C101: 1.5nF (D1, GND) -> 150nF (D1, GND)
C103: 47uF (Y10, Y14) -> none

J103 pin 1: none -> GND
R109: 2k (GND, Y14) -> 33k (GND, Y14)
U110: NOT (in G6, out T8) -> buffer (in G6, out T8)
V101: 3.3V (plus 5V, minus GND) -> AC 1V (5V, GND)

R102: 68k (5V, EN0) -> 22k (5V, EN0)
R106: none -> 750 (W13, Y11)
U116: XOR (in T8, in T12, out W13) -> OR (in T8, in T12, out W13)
————
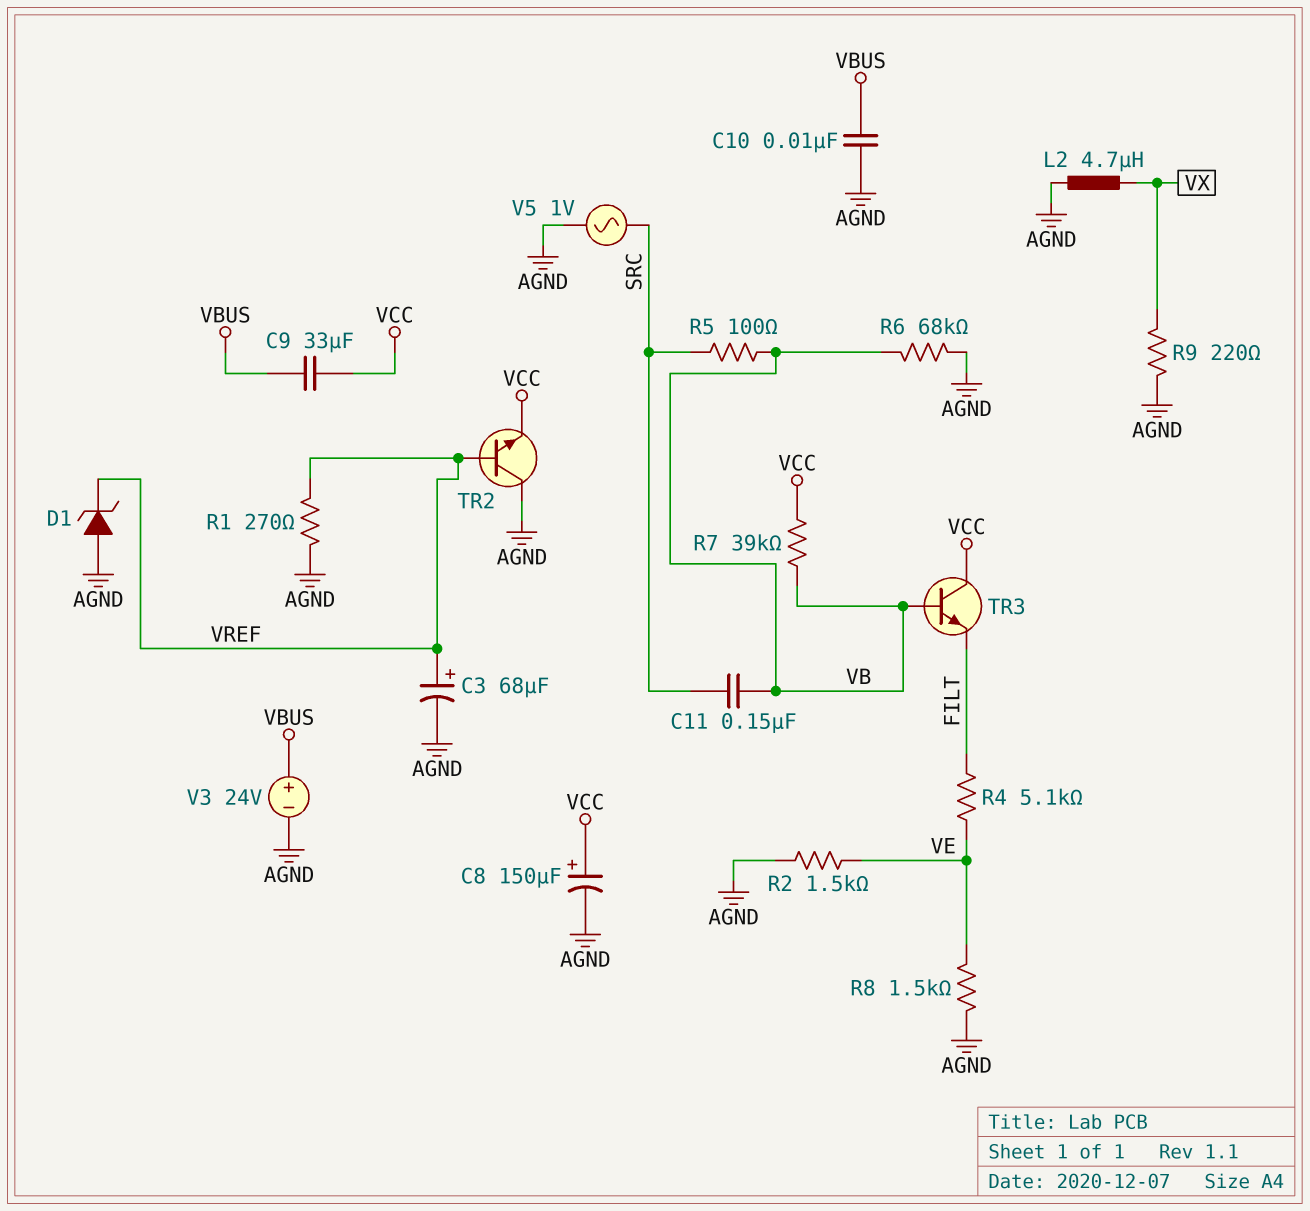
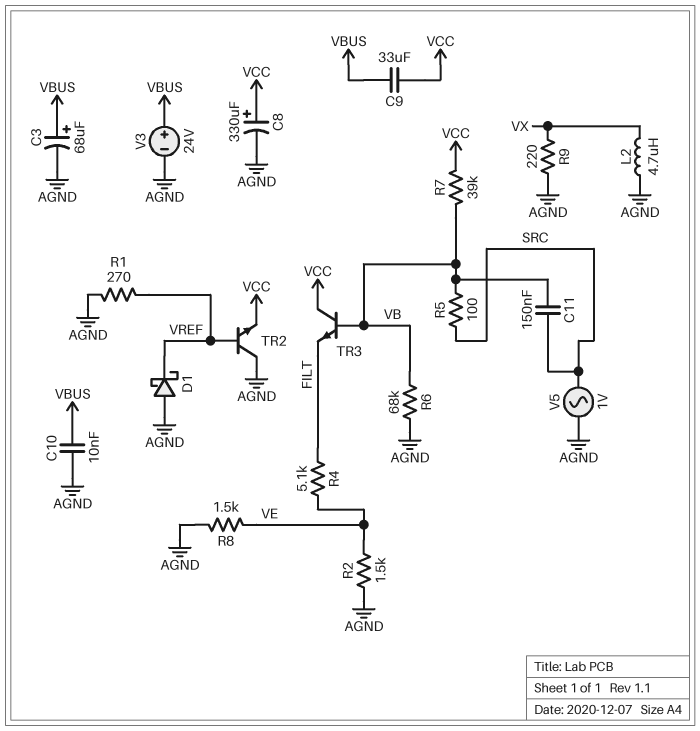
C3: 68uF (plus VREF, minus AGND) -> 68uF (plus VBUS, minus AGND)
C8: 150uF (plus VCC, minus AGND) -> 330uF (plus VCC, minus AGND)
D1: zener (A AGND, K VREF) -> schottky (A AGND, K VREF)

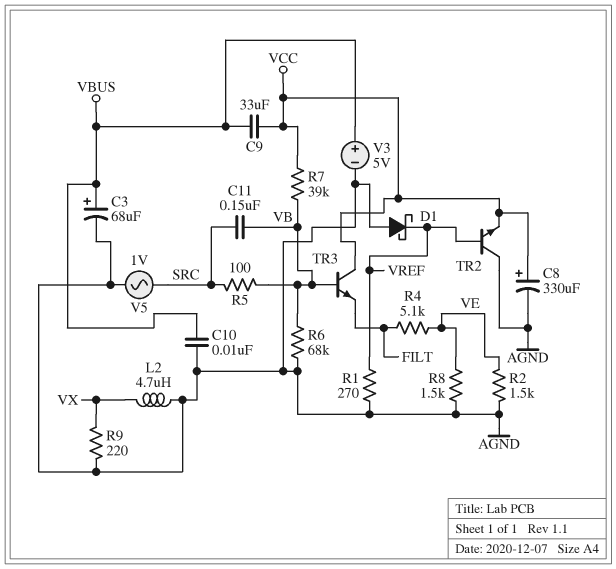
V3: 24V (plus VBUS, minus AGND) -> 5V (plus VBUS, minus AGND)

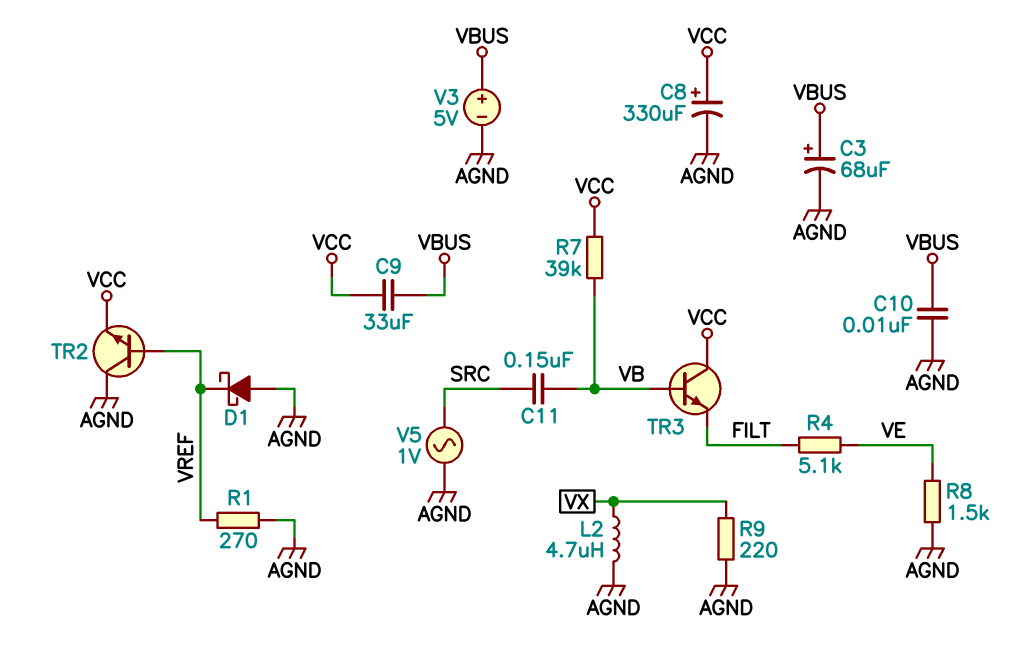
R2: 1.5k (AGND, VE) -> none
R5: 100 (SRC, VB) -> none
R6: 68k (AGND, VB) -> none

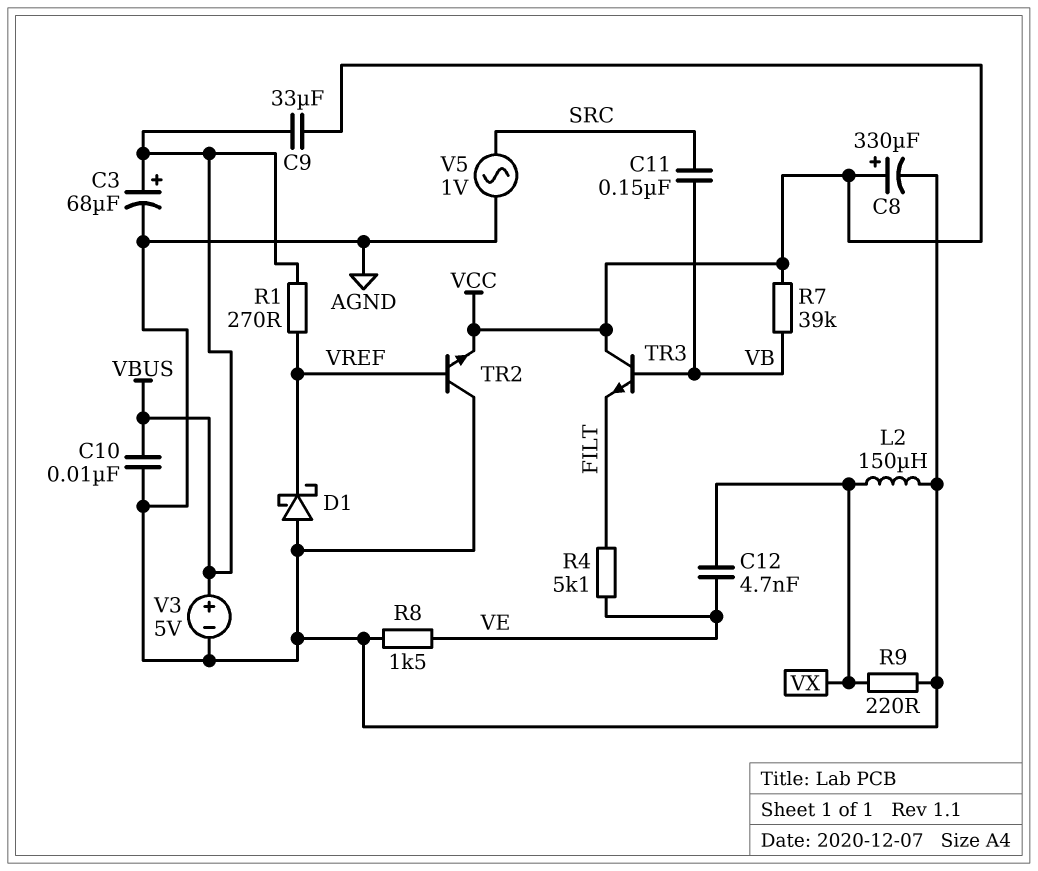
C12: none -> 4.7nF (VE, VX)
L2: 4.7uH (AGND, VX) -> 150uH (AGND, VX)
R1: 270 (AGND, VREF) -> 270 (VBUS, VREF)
————
→ **What you are asked to do**: Beginning with the line holding "C8: 150uF (plus" in the material above, restate word for word each line through the line holding "R1: 270 (AGND, VREF) -> 270 (VBUS, VREF)", and exclude pictures.

→ **Written response**:
C8: 150uF (plus VCC, minus AGND) -> 330uF (plus VCC, minus AGND)
D1: zener (A AGND, K VREF) -> schottky (A AGND, K VREF)

V3: 24V (plus VBUS, minus AGND) -> 5V (plus VBUS, minus AGND)

R2: 1.5k (AGND, VE) -> none
R5: 100 (SRC, VB) -> none
R6: 68k (AGND, VB) -> none

C12: none -> 4.7nF (VE, VX)
L2: 4.7uH (AGND, VX) -> 150uH (AGND, VX)
R1: 270 (AGND, VREF) -> 270 (VBUS, VREF)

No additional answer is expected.